* Instructions for the task *
Please count the lines in the records below that contain the word "shape", and give only that number.

* Data supplied *
==*==

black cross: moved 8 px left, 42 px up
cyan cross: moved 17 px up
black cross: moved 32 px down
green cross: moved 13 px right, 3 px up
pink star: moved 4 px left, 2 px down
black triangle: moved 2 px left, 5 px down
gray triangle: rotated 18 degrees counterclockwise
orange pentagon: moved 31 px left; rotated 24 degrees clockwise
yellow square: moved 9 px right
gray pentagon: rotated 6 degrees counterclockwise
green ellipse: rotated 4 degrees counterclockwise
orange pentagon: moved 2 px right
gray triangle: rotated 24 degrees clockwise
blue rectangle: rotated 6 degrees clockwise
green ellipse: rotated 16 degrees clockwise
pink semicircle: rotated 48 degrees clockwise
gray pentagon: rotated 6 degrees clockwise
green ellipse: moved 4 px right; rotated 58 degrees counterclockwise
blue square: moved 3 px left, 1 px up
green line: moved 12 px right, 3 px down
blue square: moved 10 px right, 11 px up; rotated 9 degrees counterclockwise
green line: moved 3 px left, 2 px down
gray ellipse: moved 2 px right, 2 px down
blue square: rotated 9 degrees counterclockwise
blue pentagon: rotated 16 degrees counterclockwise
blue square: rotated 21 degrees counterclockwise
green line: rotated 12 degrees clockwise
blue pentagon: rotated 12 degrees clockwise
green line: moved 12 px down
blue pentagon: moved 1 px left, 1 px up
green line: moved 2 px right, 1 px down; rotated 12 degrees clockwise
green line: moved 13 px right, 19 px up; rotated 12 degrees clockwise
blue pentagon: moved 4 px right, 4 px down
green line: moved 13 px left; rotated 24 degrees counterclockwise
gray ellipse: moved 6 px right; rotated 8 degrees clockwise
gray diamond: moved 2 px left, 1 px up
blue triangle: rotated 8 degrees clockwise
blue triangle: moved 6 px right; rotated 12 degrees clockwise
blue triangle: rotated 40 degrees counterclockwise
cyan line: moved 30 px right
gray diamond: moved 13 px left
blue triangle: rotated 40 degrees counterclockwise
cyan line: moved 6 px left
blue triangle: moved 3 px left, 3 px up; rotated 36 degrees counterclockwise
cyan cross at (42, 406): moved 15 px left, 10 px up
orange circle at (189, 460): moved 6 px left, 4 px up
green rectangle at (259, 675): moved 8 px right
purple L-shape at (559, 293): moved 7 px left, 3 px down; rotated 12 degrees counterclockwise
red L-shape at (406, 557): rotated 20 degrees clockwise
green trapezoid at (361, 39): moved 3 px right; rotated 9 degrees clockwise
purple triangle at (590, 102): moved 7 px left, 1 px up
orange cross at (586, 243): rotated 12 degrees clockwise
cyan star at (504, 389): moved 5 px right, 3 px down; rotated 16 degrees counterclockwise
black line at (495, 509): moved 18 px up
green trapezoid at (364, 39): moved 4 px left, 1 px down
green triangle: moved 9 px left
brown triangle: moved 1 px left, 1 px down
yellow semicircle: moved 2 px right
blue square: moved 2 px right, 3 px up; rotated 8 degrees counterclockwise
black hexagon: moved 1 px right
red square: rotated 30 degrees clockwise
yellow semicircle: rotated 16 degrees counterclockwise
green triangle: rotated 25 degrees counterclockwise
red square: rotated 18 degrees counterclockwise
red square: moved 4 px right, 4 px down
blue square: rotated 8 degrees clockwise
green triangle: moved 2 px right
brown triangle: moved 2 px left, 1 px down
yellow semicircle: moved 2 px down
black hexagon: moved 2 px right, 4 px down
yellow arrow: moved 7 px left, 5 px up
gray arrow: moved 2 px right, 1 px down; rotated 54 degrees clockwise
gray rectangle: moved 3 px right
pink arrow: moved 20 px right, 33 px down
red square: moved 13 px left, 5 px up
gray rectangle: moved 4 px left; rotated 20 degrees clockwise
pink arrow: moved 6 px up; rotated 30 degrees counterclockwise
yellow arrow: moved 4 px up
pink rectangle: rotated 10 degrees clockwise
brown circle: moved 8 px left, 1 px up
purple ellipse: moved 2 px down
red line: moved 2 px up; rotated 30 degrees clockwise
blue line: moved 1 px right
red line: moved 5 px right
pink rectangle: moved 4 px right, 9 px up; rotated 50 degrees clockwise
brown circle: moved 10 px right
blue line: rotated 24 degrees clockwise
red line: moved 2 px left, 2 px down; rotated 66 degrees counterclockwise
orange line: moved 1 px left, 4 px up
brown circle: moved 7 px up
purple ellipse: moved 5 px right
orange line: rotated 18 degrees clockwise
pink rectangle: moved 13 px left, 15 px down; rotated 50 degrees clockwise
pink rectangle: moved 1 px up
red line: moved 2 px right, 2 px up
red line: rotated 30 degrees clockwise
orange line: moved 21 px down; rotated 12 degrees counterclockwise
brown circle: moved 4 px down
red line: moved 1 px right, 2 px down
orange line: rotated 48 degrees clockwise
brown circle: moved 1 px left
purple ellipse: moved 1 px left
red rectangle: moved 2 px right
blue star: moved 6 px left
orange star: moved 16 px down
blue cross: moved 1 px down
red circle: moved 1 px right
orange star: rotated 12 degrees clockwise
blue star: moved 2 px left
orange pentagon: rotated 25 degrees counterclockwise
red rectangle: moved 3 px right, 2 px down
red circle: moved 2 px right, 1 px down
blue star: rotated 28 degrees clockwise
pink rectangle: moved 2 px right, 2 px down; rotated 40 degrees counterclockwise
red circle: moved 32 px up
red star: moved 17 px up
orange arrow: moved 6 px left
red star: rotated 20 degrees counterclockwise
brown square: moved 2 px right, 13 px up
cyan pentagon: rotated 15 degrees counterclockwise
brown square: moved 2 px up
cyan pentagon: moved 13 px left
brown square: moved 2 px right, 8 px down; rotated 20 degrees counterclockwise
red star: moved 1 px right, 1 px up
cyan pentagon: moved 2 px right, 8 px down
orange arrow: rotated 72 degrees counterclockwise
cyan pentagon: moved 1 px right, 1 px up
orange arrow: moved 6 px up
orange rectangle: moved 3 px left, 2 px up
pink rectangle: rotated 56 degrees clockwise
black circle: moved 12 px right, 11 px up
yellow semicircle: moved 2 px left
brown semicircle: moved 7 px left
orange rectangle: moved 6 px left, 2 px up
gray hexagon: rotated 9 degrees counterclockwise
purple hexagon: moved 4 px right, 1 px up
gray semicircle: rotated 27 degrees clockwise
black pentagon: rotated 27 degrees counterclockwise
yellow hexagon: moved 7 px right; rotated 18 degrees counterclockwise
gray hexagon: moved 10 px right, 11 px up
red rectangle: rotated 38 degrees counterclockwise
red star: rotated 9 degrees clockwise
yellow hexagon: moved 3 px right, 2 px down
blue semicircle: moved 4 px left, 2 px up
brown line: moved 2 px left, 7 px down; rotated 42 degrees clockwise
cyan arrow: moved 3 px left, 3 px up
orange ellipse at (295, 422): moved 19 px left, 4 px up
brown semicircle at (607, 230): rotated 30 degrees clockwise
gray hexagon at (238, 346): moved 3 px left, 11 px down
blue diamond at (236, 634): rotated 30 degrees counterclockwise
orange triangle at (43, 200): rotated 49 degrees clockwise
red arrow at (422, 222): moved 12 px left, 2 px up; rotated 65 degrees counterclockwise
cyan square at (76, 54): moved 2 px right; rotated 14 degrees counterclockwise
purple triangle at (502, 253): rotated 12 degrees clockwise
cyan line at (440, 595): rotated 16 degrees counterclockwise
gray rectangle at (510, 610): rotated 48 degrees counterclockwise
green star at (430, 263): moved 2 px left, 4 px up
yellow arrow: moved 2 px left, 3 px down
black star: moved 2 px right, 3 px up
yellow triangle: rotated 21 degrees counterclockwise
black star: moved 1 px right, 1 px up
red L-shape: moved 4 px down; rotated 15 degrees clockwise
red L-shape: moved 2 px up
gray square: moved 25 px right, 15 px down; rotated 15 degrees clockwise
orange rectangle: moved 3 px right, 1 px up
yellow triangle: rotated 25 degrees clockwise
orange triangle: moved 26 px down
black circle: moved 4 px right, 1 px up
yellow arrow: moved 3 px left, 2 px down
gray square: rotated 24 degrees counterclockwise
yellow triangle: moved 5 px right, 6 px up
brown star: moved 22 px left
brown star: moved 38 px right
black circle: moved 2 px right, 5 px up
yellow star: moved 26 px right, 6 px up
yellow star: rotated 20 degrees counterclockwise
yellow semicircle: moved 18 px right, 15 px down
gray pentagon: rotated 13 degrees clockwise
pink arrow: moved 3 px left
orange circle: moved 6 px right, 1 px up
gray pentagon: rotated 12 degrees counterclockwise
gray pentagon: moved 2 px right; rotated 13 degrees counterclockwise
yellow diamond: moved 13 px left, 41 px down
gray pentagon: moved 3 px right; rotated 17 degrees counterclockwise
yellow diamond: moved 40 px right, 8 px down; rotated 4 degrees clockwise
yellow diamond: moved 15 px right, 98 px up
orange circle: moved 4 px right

==*==

* Reply to the exercise *
4